# Task material:
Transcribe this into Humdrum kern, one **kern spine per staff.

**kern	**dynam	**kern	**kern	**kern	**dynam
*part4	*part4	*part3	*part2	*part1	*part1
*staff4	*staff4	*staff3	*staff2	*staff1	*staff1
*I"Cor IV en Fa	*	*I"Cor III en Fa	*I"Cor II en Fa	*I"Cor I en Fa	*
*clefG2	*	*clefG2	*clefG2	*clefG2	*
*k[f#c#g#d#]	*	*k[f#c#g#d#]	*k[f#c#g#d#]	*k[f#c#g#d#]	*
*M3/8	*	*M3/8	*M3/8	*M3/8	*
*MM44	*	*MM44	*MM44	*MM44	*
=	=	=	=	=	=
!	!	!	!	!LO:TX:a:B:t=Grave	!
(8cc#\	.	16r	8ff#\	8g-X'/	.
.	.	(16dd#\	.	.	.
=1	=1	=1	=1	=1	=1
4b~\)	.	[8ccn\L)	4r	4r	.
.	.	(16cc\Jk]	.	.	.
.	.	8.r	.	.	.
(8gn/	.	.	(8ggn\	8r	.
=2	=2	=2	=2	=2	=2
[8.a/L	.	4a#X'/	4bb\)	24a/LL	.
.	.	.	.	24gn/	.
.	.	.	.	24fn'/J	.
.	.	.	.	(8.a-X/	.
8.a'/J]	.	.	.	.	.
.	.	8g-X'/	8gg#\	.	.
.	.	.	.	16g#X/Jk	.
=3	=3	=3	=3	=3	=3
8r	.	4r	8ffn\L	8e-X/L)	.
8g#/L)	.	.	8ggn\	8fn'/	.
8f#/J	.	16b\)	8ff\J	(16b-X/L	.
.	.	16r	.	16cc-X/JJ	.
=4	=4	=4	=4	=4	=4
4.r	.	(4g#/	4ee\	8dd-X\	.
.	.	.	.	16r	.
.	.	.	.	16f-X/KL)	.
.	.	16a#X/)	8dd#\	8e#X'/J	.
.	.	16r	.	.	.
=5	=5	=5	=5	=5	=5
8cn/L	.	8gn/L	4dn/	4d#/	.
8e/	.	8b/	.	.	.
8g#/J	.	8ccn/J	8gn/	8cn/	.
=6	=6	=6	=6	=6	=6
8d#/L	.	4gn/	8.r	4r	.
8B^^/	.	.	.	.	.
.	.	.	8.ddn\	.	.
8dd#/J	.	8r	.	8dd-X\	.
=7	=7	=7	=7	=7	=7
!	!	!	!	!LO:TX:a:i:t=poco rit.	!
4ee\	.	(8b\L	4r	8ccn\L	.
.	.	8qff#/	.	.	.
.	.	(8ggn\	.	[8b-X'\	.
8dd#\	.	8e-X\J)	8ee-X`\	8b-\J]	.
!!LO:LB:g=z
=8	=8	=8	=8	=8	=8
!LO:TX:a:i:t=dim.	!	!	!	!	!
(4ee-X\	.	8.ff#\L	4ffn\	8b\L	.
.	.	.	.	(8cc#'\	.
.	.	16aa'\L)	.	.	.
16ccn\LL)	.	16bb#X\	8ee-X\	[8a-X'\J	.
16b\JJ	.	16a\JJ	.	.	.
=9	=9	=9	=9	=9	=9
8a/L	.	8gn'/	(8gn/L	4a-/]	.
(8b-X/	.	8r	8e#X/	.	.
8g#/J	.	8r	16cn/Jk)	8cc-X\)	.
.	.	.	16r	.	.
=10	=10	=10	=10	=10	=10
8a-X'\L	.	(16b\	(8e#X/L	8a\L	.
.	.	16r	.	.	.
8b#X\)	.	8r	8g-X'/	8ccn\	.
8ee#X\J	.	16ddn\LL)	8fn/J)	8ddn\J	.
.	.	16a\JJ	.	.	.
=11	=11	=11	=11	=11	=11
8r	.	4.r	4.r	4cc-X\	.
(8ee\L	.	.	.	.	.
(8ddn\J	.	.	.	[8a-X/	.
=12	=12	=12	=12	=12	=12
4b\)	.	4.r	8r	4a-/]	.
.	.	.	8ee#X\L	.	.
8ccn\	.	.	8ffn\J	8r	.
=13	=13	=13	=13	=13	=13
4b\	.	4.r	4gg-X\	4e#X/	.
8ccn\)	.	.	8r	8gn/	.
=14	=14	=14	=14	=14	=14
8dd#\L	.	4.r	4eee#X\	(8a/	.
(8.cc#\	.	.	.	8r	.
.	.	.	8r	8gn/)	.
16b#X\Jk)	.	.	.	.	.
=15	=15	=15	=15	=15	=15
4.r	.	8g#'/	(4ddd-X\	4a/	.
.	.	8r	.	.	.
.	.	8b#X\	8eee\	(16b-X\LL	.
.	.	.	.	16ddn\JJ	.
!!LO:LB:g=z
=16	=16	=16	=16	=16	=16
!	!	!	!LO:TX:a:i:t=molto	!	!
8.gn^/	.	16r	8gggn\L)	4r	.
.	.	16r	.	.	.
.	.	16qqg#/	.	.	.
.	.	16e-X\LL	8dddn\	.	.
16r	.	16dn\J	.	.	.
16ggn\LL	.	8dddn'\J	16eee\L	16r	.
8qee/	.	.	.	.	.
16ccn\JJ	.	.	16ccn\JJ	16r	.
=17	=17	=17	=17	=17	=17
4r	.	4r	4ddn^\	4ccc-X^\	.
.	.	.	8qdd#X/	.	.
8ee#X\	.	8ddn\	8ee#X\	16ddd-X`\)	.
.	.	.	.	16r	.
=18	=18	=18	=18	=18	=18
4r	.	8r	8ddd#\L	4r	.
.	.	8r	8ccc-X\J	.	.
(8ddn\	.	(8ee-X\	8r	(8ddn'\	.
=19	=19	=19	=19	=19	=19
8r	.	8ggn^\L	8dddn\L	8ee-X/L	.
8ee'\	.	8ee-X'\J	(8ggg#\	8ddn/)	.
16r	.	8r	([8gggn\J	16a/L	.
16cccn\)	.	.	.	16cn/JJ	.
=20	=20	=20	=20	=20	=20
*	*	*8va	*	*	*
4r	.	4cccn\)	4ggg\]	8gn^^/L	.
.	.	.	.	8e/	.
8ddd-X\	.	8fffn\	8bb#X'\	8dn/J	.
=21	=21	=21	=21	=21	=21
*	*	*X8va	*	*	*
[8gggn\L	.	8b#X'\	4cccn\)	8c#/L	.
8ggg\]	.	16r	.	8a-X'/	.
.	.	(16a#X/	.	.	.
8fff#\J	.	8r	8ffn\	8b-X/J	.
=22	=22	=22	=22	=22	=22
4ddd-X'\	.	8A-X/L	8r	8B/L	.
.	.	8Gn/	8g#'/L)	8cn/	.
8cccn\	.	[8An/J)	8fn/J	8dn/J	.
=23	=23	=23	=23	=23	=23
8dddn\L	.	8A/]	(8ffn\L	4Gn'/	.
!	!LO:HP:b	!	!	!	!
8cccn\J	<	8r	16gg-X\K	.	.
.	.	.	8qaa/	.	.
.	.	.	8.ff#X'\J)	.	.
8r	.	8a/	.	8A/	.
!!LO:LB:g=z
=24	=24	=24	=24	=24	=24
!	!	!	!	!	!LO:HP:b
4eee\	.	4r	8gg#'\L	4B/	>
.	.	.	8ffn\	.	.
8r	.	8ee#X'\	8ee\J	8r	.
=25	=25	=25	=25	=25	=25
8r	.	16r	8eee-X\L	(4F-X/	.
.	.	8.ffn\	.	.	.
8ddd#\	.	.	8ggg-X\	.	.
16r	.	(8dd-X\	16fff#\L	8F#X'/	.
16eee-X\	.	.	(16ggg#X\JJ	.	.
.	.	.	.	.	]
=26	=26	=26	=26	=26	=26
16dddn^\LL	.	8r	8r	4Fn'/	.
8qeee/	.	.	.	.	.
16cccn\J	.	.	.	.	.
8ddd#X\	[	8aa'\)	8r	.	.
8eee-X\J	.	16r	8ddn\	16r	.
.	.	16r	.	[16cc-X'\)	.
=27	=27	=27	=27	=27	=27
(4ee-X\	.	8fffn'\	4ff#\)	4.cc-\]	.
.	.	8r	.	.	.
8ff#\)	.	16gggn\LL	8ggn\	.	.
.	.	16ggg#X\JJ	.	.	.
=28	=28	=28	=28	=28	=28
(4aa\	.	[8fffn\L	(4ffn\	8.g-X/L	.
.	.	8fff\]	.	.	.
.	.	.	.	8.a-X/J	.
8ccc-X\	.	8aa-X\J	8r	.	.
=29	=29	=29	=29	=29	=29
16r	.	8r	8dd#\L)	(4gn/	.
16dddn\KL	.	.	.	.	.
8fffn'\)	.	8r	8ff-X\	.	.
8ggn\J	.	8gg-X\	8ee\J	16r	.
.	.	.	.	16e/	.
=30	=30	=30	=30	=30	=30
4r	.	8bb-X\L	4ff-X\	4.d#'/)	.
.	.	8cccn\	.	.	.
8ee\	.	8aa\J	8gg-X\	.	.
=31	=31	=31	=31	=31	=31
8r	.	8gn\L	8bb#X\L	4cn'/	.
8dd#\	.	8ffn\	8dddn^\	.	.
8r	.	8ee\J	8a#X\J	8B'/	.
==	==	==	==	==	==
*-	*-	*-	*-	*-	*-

# Task objective:
Select every line of the records that contains the string "kern", matching case exactly.

# Correct result:
Transcribe this into Humdrum kern, one **kern spine per staff.
**kern	**dynam	**kern	**kern	**kern	**dynam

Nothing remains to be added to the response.